To-do item:
Copy every entry in the listing below exactly, but not the pictures.

Given information:
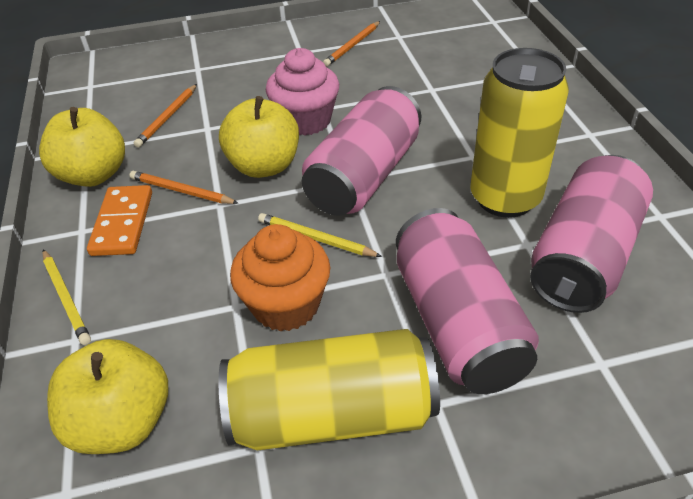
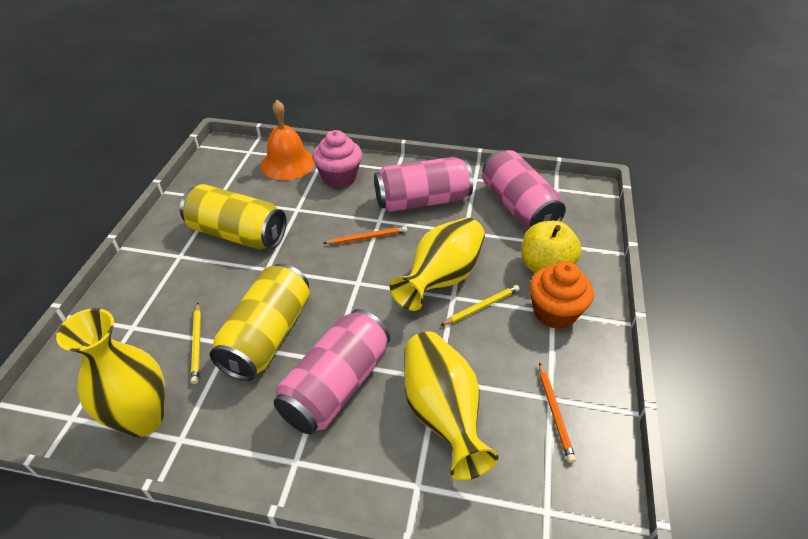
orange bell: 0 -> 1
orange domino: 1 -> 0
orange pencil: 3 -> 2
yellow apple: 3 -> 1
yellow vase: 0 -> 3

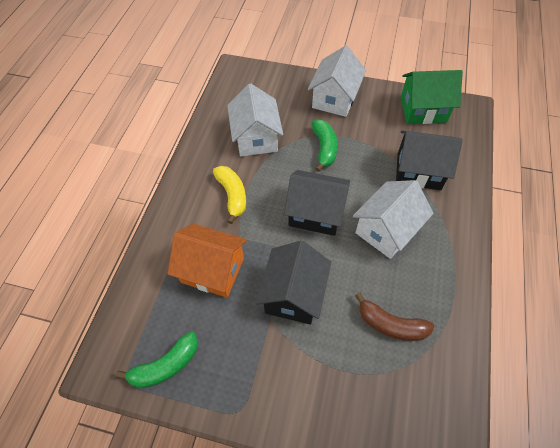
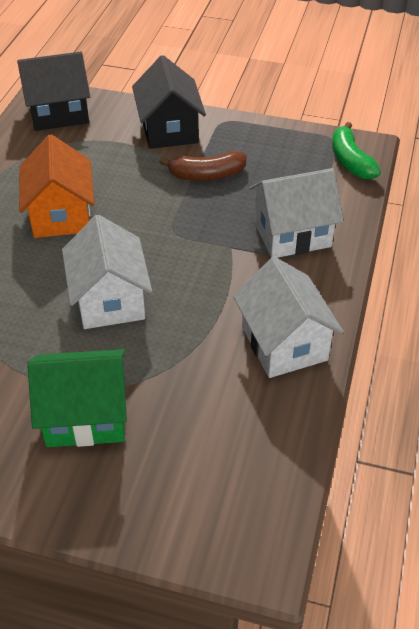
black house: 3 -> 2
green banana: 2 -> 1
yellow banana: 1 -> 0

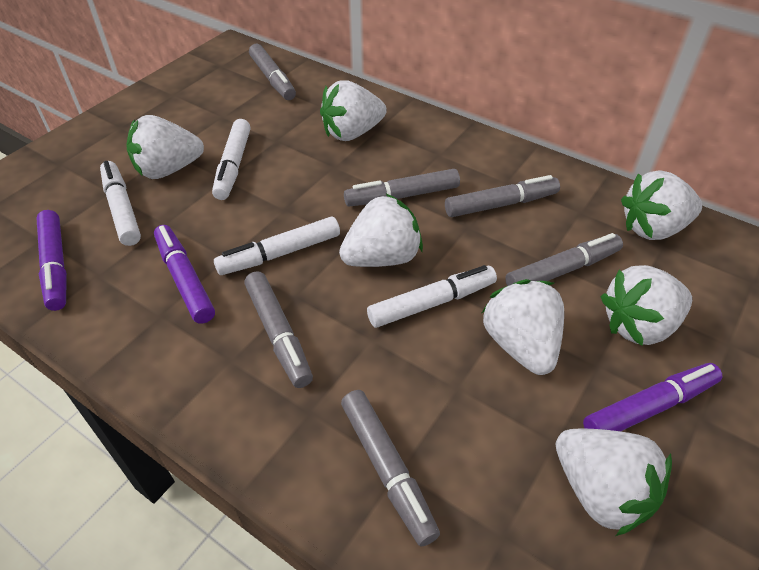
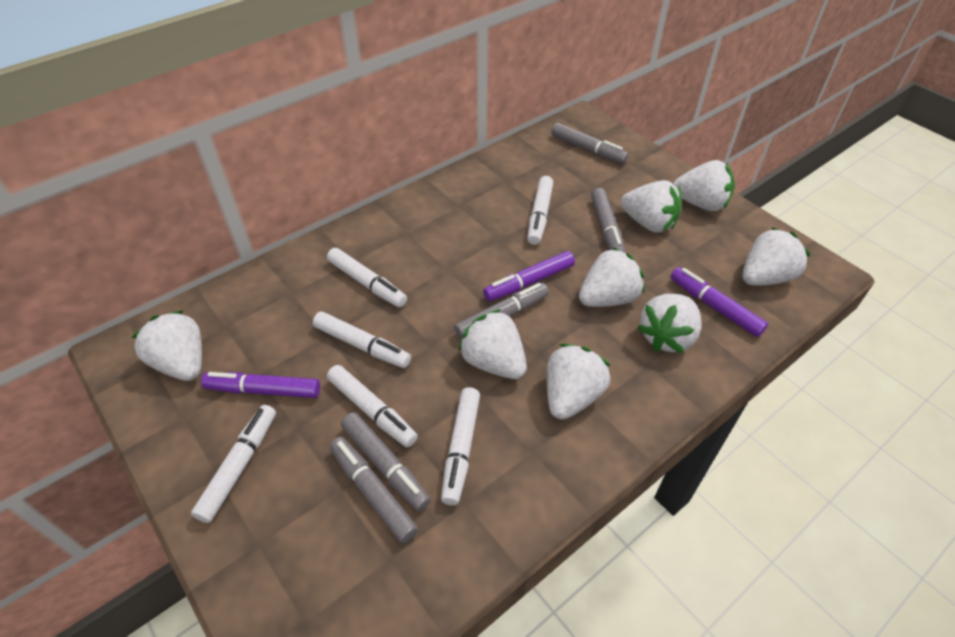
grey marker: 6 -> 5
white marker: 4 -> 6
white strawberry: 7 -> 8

Answer to the problem:
orange bell: 0 -> 1
orange domino: 1 -> 0
orange pencil: 3 -> 2
yellow apple: 3 -> 1
yellow vase: 0 -> 3

black house: 3 -> 2
green banana: 2 -> 1
yellow banana: 1 -> 0

grey marker: 6 -> 5
white marker: 4 -> 6
white strawberry: 7 -> 8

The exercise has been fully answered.